BEGIN

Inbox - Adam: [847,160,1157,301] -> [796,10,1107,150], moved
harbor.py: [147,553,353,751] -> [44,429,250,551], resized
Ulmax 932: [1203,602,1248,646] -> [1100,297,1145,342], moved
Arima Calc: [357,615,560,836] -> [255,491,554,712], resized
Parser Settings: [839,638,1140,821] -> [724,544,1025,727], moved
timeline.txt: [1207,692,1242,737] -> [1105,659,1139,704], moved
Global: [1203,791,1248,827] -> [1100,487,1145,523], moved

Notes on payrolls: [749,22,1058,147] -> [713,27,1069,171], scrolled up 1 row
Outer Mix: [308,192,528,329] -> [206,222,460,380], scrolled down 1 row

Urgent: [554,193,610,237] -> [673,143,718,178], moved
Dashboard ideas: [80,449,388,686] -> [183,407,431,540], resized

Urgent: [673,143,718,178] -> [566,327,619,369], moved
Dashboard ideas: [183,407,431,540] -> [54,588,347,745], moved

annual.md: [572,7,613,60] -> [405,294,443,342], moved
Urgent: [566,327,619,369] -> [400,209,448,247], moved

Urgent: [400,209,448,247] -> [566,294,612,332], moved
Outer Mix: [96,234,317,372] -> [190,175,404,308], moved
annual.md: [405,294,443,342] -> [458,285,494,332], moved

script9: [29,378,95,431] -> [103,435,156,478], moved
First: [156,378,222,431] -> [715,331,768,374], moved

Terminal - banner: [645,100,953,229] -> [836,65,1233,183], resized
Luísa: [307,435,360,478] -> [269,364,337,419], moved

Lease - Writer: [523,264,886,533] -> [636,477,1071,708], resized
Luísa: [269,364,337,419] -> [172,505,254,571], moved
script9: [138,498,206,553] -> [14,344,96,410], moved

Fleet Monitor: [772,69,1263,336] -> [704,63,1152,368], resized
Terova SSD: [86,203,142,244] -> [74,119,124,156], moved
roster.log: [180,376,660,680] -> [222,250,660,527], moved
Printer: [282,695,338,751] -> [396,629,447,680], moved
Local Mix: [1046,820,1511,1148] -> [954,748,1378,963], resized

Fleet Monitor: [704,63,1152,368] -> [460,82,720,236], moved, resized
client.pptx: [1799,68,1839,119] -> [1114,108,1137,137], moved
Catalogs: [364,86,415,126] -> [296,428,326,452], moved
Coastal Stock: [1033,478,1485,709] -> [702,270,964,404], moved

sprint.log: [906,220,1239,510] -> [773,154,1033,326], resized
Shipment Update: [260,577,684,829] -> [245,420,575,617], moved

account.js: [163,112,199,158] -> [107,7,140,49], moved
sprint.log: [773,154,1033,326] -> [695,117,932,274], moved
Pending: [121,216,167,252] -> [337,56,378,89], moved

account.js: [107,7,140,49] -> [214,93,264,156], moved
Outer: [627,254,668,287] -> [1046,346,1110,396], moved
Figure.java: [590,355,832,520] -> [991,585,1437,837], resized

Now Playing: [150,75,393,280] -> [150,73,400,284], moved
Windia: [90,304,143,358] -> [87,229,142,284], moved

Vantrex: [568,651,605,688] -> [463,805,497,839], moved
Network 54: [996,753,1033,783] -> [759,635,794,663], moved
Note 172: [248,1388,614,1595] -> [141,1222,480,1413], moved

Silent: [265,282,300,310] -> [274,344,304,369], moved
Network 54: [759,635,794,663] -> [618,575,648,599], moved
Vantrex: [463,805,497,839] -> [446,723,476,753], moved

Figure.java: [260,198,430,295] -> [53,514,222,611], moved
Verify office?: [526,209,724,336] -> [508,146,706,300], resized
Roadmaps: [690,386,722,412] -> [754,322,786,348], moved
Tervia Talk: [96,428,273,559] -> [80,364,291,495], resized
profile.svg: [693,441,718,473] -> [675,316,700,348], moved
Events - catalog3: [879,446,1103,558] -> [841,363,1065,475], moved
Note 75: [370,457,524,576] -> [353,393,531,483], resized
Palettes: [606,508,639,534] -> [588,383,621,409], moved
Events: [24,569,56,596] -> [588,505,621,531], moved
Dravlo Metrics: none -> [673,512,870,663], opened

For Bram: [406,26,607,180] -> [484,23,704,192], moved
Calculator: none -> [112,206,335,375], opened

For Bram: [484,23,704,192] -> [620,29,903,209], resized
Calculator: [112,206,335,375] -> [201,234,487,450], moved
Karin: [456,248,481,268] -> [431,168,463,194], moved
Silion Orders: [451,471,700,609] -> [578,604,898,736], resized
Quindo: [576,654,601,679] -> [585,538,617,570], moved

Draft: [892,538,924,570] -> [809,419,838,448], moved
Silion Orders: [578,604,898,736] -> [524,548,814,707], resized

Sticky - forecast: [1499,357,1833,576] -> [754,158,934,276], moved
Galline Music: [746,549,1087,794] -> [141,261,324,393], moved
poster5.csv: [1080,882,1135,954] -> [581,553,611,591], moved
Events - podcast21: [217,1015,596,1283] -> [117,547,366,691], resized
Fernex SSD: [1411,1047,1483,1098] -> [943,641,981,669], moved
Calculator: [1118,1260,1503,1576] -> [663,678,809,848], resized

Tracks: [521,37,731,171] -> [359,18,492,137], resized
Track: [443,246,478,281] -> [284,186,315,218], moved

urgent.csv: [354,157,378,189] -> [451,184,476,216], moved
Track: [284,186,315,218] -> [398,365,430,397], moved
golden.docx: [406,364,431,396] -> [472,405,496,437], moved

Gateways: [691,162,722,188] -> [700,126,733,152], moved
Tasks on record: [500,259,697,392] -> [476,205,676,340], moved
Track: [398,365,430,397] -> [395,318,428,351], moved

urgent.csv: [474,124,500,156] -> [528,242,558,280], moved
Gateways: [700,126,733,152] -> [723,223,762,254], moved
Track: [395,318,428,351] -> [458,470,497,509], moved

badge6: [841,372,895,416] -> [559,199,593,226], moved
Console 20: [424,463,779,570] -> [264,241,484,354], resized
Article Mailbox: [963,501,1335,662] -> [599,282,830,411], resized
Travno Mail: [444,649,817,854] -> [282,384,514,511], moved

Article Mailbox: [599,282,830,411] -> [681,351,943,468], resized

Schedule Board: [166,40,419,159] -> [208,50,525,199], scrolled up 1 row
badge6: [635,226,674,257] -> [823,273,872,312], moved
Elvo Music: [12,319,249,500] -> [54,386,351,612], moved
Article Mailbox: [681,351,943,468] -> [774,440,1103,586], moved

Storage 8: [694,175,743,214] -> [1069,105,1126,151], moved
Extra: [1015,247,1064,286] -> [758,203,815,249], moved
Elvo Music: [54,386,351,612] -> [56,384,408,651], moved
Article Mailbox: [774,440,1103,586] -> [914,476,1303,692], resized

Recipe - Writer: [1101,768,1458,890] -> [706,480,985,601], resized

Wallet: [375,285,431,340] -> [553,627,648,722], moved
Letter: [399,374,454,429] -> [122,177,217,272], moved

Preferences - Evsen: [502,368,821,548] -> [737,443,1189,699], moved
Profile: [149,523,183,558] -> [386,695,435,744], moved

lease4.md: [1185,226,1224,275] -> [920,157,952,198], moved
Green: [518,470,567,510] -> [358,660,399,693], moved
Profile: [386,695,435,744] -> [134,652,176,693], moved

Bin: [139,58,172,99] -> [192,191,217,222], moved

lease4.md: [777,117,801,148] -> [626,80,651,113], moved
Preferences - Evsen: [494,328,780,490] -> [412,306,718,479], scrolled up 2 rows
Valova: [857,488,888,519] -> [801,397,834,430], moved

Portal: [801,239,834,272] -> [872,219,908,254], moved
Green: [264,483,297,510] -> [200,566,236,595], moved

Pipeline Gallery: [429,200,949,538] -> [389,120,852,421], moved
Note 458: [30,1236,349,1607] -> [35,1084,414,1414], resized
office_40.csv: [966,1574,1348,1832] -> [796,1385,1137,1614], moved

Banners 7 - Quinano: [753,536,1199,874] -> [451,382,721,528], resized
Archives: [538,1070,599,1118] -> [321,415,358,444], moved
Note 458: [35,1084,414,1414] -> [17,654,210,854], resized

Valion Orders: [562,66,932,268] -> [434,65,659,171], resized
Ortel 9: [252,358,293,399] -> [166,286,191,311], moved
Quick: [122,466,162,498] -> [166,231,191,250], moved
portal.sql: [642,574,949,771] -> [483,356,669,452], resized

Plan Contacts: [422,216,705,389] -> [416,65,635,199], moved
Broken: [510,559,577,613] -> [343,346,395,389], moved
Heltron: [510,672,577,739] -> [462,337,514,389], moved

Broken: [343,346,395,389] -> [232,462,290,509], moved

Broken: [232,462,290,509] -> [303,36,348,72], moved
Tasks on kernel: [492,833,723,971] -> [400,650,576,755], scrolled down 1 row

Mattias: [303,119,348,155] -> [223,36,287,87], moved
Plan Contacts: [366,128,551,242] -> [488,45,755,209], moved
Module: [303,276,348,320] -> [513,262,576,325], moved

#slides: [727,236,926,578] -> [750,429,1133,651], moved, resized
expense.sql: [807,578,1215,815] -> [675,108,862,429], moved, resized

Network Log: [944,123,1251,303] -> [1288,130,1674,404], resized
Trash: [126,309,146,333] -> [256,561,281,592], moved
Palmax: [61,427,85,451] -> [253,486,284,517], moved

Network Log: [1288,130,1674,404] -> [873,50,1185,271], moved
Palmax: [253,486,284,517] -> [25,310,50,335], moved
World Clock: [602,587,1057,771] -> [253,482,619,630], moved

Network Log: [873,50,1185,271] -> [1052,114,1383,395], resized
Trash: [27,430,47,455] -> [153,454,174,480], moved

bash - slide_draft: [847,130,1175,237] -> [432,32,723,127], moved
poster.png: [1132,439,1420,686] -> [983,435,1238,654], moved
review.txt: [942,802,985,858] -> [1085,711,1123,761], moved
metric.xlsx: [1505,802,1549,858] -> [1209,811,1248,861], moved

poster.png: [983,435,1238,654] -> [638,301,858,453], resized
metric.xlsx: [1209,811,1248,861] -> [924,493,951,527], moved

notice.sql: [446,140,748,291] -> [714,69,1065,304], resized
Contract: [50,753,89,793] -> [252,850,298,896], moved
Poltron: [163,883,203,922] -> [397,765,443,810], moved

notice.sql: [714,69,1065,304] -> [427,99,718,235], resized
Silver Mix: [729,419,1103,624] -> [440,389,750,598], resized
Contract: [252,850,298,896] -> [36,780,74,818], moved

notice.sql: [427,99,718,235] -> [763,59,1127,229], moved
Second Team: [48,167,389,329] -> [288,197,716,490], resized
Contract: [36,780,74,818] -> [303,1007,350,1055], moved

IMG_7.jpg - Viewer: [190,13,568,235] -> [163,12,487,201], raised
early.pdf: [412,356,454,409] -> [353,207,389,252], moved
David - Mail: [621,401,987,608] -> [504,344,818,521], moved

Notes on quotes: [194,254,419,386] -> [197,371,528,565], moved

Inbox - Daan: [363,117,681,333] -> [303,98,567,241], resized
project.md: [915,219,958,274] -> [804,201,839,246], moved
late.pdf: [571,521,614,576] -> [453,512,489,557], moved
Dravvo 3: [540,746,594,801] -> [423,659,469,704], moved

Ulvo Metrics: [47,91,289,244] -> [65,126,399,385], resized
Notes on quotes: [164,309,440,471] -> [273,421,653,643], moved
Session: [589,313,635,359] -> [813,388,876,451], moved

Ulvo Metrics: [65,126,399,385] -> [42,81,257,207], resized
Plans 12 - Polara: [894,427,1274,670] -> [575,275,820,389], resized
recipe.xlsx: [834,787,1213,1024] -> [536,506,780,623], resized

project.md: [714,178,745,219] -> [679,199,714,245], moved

END

Work instruction: Taking the records above, retype every line from the one with "Events - podcast21: [217,1015,596,1283]" down to the one with "Article Mailbox: [599,282,830,411]", exactly and with nothing else.

Solution for this exercise:
Events - podcast21: [217,1015,596,1283] -> [117,547,366,691], resized
Fernex SSD: [1411,1047,1483,1098] -> [943,641,981,669], moved
Calculator: [1118,1260,1503,1576] -> [663,678,809,848], resized

Tracks: [521,37,731,171] -> [359,18,492,137], resized
Track: [443,246,478,281] -> [284,186,315,218], moved

urgent.csv: [354,157,378,189] -> [451,184,476,216], moved
Track: [284,186,315,218] -> [398,365,430,397], moved
golden.docx: [406,364,431,396] -> [472,405,496,437], moved

Gateways: [691,162,722,188] -> [700,126,733,152], moved
Tasks on record: [500,259,697,392] -> [476,205,676,340], moved
Track: [398,365,430,397] -> [395,318,428,351], moved

urgent.csv: [474,124,500,156] -> [528,242,558,280], moved
Gateways: [700,126,733,152] -> [723,223,762,254], moved
Track: [395,318,428,351] -> [458,470,497,509], moved

badge6: [841,372,895,416] -> [559,199,593,226], moved
Console 20: [424,463,779,570] -> [264,241,484,354], resized
Article Mailbox: [963,501,1335,662] -> [599,282,830,411], resized
Travno Mail: [444,649,817,854] -> [282,384,514,511], moved

Article Mailbox: [599,282,830,411] -> [681,351,943,468], resized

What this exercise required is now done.